| WORK REQUIRED |
Report every line of the records below that contains the string "instrumentName", copying each one in full. Matching is case-sensitive.

+--

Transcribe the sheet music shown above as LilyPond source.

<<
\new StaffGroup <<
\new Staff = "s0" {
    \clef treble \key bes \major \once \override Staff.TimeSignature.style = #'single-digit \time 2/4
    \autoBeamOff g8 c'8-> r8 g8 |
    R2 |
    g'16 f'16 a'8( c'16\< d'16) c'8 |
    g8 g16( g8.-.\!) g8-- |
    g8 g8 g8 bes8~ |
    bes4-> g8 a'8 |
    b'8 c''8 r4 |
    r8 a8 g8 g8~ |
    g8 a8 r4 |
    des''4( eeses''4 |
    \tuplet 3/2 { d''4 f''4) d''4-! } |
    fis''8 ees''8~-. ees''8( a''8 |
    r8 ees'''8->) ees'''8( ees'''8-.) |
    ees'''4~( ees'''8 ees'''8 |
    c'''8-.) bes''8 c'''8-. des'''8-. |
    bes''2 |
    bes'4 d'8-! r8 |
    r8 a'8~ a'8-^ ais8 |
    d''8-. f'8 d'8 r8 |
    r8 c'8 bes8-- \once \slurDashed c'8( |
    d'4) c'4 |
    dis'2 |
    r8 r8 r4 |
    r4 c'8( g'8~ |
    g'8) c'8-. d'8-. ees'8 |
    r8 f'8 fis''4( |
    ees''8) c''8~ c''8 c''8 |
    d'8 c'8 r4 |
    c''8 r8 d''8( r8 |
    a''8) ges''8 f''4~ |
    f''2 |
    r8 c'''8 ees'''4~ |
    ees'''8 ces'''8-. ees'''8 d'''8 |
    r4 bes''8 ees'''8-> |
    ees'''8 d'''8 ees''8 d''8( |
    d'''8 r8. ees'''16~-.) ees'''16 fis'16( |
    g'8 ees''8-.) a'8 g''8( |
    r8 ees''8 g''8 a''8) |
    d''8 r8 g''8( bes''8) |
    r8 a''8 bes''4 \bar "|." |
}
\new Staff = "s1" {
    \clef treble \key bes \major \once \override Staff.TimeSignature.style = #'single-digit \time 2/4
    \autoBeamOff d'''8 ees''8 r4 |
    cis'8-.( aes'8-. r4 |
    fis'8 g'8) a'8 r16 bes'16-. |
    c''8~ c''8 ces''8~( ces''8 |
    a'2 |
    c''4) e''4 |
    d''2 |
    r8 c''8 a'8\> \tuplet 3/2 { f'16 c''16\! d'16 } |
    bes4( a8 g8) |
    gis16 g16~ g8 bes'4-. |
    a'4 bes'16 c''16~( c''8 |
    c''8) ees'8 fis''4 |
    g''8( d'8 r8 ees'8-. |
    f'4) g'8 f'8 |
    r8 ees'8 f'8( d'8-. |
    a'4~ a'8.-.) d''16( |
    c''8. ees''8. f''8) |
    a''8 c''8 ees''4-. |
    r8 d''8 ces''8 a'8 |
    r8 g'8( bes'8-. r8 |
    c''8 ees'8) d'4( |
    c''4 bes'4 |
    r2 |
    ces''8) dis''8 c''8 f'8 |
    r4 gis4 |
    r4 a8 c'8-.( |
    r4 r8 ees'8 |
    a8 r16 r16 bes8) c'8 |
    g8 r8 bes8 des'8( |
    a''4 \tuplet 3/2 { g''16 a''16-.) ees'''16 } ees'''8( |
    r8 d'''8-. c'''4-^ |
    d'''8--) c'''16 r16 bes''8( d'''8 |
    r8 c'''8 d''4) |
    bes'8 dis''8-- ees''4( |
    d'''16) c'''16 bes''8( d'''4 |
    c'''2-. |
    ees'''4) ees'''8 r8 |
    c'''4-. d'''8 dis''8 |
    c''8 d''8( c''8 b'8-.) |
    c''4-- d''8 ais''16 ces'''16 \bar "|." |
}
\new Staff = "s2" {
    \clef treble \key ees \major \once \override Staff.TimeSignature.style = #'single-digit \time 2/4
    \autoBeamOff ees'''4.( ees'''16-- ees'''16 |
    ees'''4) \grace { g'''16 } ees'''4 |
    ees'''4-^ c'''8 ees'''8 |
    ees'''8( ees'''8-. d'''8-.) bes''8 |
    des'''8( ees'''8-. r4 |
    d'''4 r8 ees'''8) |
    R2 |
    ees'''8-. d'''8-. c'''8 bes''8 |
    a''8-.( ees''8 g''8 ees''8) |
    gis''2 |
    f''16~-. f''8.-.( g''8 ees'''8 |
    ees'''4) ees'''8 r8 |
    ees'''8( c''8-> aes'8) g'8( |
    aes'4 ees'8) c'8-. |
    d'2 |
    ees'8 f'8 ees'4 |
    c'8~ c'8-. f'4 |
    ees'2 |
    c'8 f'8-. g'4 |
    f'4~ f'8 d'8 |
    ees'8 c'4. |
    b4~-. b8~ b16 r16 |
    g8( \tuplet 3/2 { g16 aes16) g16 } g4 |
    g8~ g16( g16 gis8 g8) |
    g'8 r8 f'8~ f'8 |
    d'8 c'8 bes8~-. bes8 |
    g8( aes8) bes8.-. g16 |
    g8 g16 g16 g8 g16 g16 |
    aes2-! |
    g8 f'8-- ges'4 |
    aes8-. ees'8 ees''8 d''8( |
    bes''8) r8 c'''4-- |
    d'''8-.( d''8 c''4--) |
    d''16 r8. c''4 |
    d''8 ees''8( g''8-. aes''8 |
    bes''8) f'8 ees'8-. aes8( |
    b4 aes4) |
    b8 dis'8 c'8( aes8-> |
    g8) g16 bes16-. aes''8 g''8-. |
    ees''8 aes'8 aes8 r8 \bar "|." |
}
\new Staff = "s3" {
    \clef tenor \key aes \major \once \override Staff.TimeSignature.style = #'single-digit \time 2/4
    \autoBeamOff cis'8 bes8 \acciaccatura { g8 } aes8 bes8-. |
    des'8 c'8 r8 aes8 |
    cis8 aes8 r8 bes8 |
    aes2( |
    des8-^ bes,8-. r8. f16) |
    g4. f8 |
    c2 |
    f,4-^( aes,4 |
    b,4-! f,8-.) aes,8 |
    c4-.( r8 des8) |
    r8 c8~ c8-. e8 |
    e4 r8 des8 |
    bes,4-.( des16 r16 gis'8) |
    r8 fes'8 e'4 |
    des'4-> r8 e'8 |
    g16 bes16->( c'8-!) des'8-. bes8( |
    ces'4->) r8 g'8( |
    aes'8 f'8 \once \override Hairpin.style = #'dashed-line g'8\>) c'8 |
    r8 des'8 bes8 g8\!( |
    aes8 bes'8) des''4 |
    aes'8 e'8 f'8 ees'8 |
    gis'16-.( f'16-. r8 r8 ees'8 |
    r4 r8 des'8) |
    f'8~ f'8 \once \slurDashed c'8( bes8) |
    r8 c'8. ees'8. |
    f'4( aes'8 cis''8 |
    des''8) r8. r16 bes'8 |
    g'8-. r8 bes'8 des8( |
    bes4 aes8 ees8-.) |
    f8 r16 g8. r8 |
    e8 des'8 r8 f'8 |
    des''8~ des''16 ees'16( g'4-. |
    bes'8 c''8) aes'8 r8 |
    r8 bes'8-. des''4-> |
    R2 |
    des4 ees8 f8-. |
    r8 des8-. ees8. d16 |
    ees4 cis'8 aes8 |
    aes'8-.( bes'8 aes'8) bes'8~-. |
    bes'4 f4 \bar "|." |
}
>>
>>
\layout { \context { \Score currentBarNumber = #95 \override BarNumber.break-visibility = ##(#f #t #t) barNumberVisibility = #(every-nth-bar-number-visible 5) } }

+--

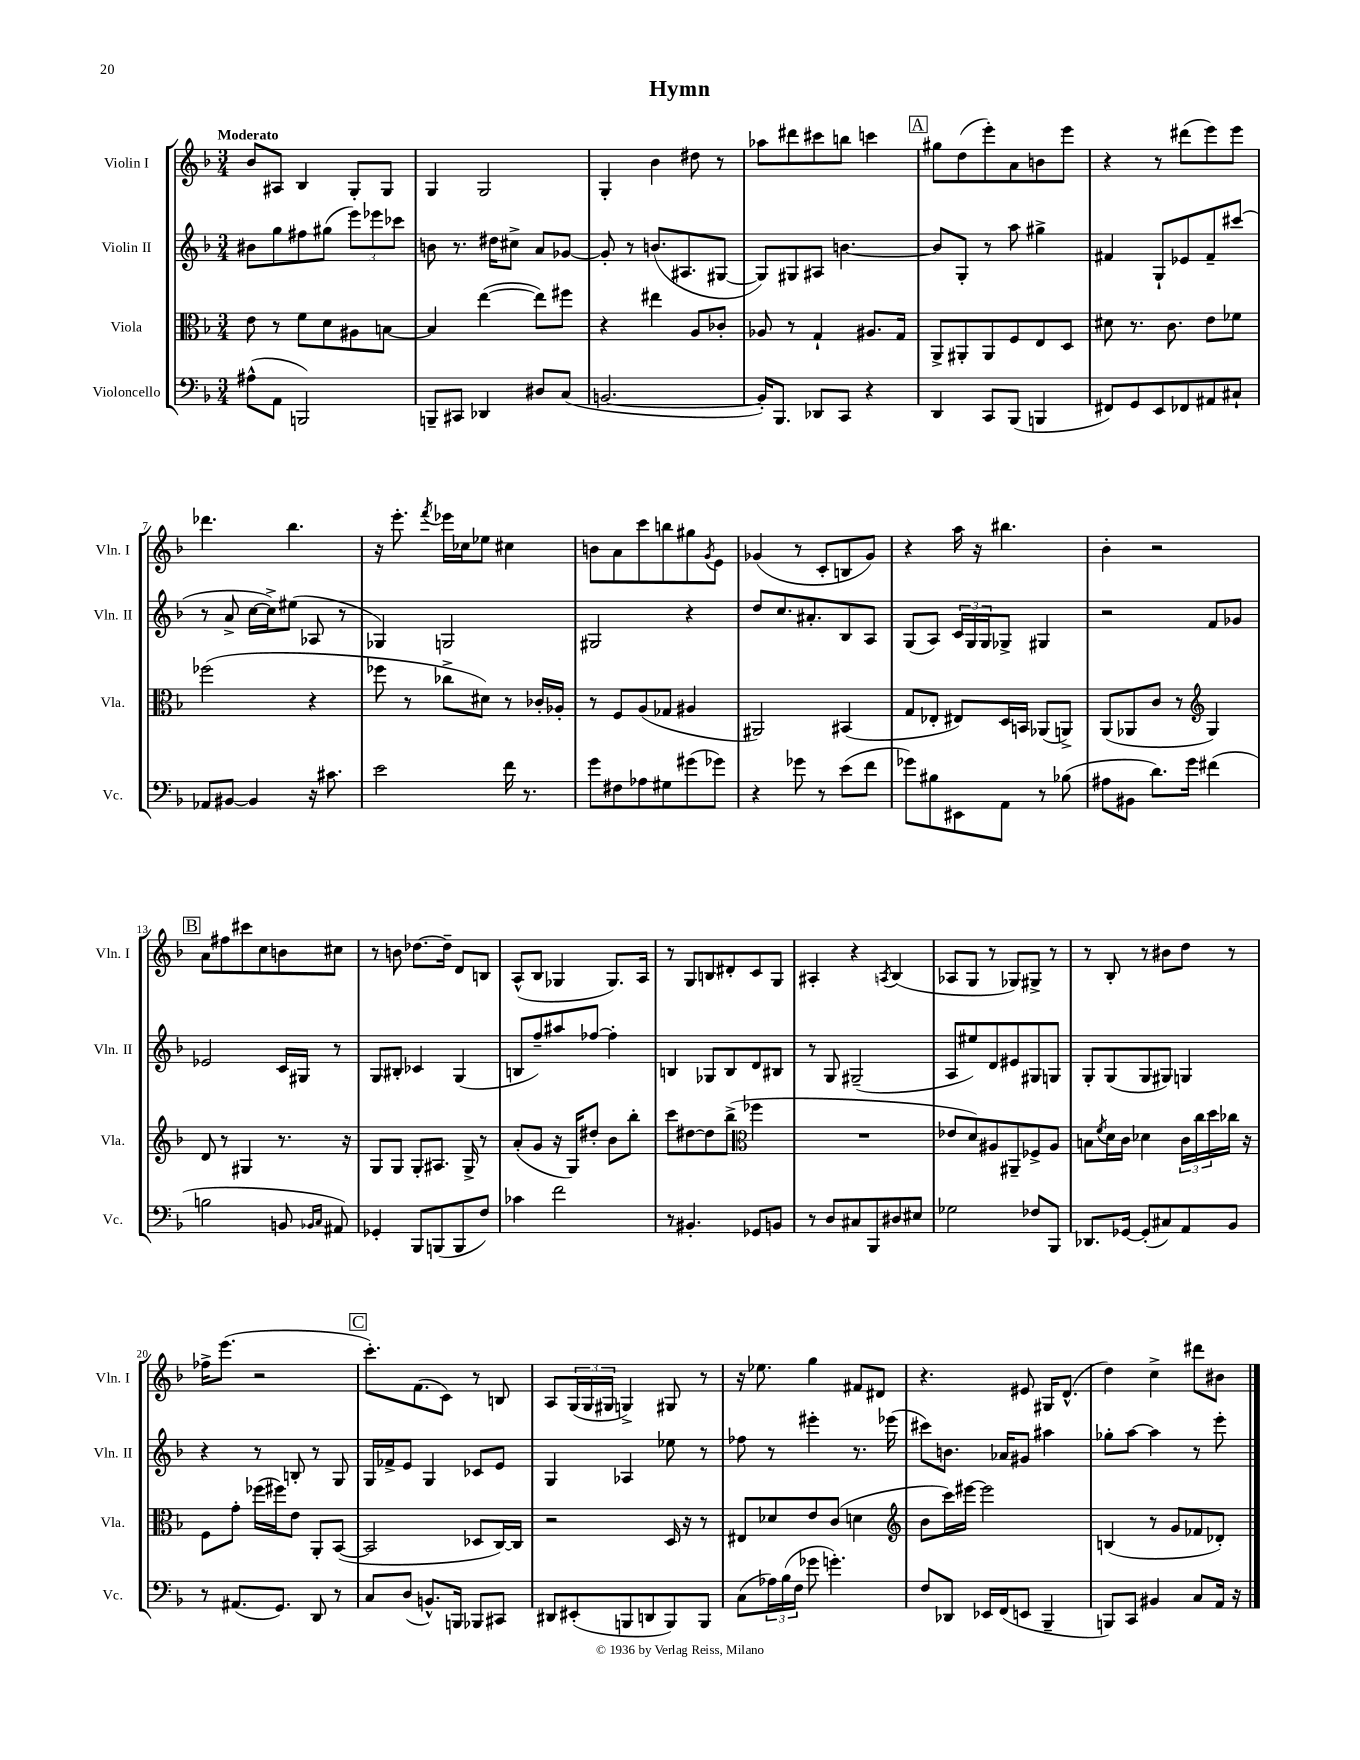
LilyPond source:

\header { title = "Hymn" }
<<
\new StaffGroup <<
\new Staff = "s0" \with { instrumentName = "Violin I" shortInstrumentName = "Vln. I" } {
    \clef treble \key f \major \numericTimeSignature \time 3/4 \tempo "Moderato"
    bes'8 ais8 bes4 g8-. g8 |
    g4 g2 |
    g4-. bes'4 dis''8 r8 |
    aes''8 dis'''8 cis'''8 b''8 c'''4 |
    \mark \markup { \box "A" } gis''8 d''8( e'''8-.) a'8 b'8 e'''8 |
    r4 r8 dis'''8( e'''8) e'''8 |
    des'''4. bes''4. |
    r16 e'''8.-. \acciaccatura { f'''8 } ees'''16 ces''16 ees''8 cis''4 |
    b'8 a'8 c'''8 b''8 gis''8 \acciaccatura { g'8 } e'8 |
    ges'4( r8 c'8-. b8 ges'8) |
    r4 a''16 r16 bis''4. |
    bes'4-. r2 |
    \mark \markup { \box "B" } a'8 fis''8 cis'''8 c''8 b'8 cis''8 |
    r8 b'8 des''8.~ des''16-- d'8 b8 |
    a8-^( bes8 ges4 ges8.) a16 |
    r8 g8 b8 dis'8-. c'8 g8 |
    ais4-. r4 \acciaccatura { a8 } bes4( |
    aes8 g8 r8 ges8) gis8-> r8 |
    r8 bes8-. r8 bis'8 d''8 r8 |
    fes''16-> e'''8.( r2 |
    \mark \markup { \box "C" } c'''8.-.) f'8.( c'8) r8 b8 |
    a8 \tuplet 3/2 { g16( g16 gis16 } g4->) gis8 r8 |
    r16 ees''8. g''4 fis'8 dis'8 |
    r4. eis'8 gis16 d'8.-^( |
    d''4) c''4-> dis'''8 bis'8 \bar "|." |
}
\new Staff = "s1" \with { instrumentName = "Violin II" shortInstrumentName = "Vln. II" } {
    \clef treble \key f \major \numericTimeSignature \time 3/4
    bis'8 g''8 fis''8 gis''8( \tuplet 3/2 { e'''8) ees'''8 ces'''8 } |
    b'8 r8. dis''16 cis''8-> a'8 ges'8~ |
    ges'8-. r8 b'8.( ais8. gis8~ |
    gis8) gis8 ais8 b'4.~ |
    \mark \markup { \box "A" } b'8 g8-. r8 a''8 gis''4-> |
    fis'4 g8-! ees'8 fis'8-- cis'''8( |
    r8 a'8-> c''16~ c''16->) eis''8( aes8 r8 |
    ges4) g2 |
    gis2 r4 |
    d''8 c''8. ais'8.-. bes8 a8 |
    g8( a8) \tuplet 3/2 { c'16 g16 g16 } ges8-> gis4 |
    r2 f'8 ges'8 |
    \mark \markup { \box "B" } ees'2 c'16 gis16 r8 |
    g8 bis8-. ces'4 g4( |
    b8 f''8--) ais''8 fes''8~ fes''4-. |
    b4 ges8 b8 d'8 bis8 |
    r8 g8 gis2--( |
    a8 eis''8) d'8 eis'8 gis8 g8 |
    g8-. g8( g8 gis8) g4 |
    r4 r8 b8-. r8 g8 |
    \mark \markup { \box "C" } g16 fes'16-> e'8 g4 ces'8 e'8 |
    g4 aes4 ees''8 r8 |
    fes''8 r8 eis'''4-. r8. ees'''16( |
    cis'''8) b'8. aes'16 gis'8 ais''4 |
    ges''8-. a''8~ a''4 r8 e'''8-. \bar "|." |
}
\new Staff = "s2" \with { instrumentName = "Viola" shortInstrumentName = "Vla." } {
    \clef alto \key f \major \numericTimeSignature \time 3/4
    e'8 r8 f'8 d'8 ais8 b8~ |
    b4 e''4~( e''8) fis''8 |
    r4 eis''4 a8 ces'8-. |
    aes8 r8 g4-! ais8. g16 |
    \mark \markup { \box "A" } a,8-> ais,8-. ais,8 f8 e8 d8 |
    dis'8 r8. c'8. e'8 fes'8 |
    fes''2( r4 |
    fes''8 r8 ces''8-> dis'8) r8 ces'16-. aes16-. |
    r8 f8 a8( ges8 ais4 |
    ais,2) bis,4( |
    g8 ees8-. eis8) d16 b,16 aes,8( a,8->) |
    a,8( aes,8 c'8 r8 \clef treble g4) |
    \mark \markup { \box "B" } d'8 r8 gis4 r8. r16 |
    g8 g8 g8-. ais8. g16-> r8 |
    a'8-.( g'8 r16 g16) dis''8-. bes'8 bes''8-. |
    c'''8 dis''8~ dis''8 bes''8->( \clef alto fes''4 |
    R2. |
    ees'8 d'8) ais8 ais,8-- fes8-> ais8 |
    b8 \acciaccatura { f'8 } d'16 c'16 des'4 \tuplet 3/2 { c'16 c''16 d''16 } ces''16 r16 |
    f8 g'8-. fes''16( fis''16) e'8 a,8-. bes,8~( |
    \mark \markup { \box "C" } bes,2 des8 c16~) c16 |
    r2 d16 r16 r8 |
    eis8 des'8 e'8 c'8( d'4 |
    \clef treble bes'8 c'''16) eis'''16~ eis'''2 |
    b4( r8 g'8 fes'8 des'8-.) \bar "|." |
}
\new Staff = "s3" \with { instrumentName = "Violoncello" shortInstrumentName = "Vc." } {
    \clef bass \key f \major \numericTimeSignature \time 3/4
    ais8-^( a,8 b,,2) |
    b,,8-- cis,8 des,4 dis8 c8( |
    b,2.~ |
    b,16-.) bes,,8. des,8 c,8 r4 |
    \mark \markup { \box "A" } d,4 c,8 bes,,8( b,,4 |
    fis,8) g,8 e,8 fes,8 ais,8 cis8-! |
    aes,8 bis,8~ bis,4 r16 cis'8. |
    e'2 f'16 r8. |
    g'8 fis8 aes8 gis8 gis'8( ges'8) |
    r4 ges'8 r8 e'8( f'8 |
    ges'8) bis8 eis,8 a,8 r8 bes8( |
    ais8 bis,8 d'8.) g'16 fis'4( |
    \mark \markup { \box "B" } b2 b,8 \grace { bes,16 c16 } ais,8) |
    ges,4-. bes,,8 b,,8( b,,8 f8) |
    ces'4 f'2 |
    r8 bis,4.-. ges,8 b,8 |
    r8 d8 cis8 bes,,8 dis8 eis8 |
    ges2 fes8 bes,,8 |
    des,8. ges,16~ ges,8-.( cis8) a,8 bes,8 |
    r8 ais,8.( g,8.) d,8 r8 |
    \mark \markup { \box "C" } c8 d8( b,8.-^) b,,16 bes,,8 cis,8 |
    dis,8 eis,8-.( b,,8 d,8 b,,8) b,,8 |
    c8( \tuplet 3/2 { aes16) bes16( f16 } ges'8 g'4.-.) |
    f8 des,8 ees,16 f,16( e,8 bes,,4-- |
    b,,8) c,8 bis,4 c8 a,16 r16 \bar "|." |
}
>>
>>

+--

| CORRECT RESPONSE |
\new Staff = "s0" \with { instrumentName = "Violin I" shortInstrumentName = "Vln. I" } {
\new Staff = "s1" \with { instrumentName = "Violin II" shortInstrumentName = "Vln. II" } {
\new Staff = "s2" \with { instrumentName = "Viola" shortInstrumentName = "Vla." } {
\new Staff = "s3" \with { instrumentName = "Violoncello" shortInstrumentName = "Vc." } {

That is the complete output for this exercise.